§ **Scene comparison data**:
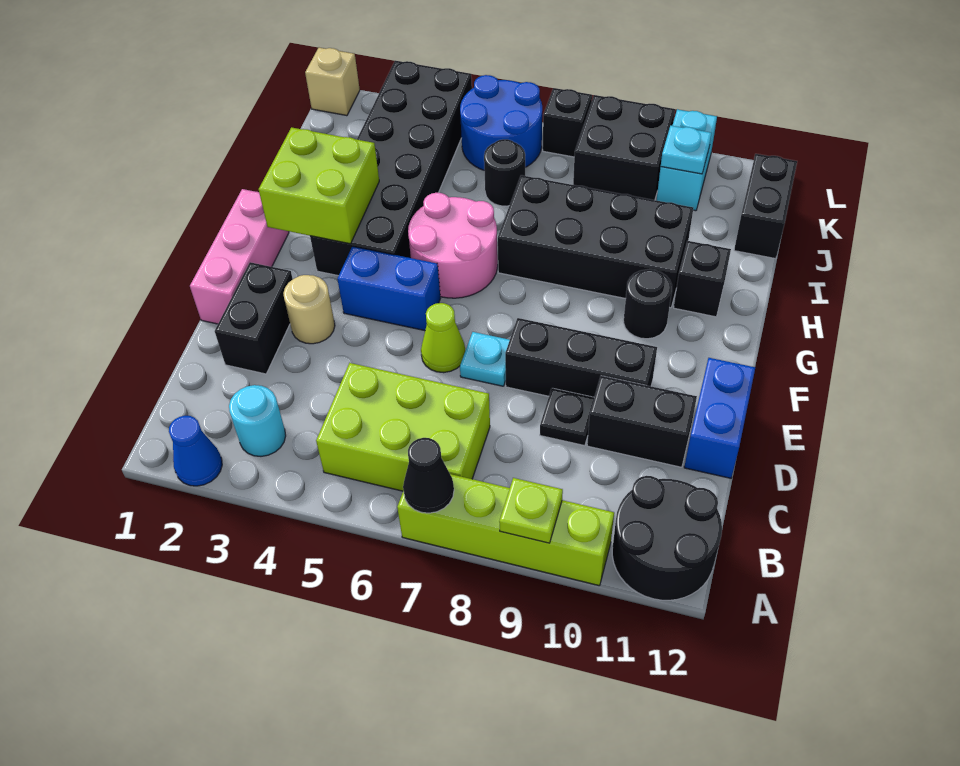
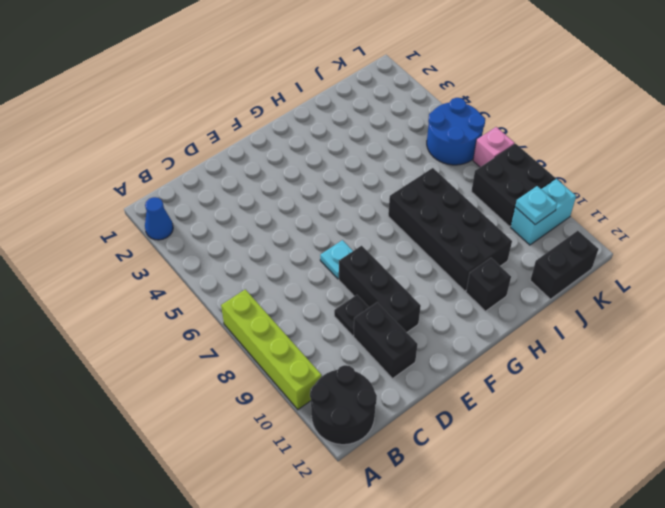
pink brick L7 level 1 -> black brick L7 level 1
none -> cyan round brick B3 level 1
none -> lime brick B5:C7 level 1
none -> black brick D2:E2 level 1
none -> blue brick D12:E12 level 1

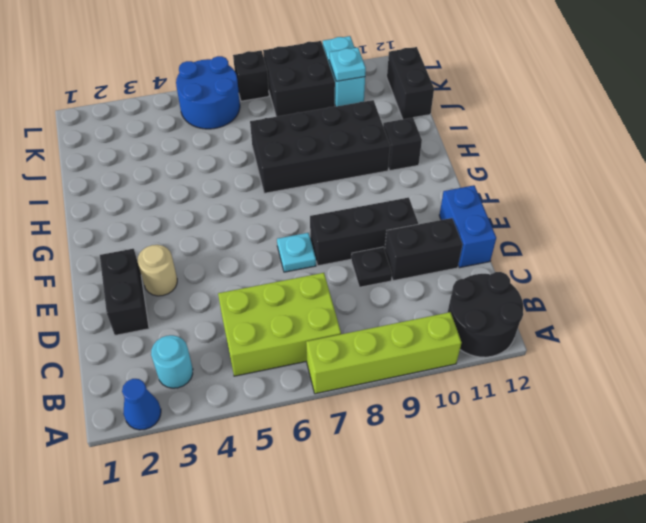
none -> pink brick E1:G1 level 1
none -> lime cone E6 level 1
none -> blue brick F4:F5 level 1
none -> black brick G3:L4 level 1

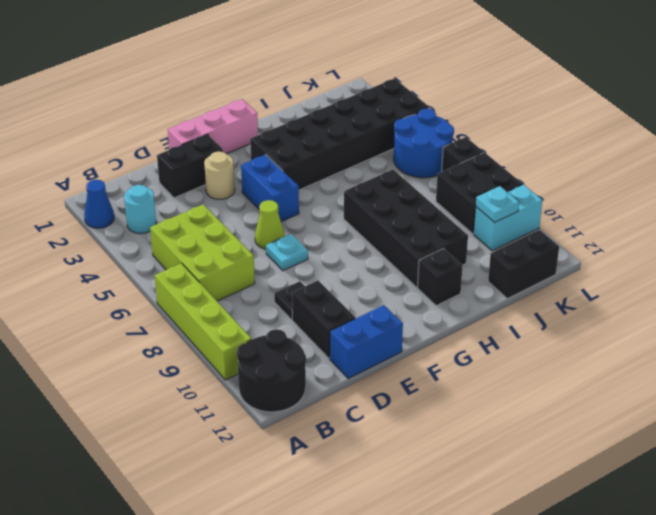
none -> black brick E8:E10 level 1
none -> pink round brick G5:H6 level 1
none -> black round brick G10 level 1
none -> black round brick J6 level 1

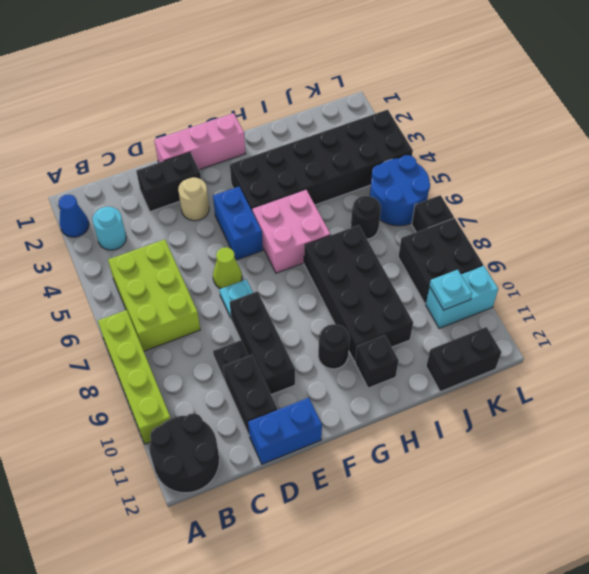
pink brick G5:H6 level 1 -> pink round brick G5:H6 level 1
none -> tan brick L1 level 1
none -> black cone A7 level 2
none -> lime plate A9 level 2
none -> lime brick G2:H3 level 2

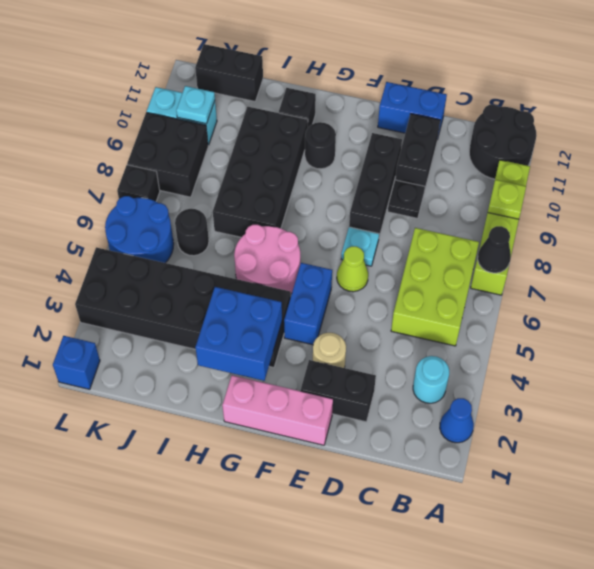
blue brick G2:H3 level 2 -> lime brick G2:H3 level 2
blue brick L1 level 1 -> tan brick L1 level 1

§ **EXERCISE DETAILS**:
If a line in the entries above contains "cone", report it.

§ **OUTPUT**:
none -> lime cone E6 level 1
none -> black cone A7 level 2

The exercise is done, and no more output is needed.